— PROBLEM TO SOLVE —
Of the lines below, copy those that hold the word "degrees".
++++ MATERIAL TO PROCESS ++++
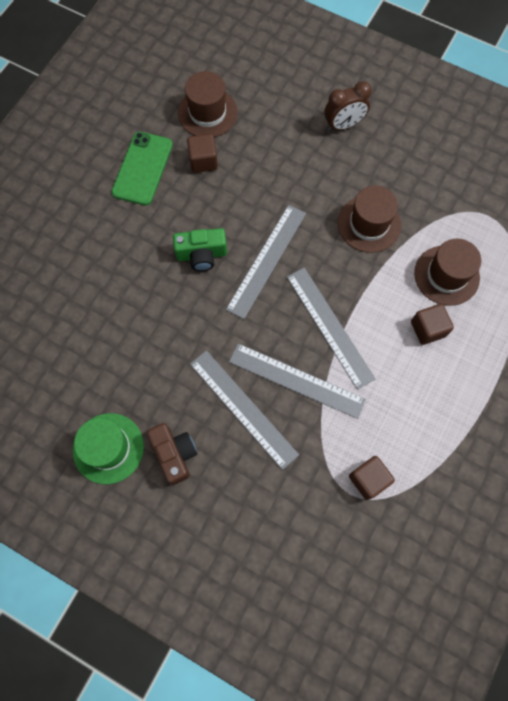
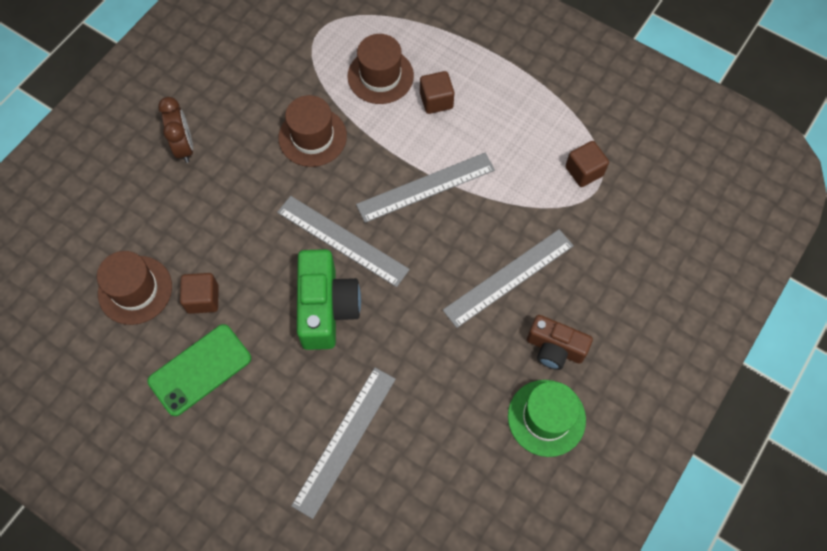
camera: 85 degrees left, 5 degrees down
(142, 168) = (200, 370): green phone -> green phone turned 60 degrees counterclockwise
(174, 454) = (554, 348): brown camera -> brown camera turned 135 degrees counterclockwise
(202, 255) = (326, 308): green camera -> green camera, size x1.53
(296, 380) = (481, 224): grey ruler -> grey ruler (344, 440)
++++
— RESULT BELOW —
camera: 85 degrees left, 5 degrees down
(142, 168) = (200, 370): green phone -> green phone turned 60 degrees counterclockwise
(174, 454) = (554, 348): brown camera -> brown camera turned 135 degrees counterclockwise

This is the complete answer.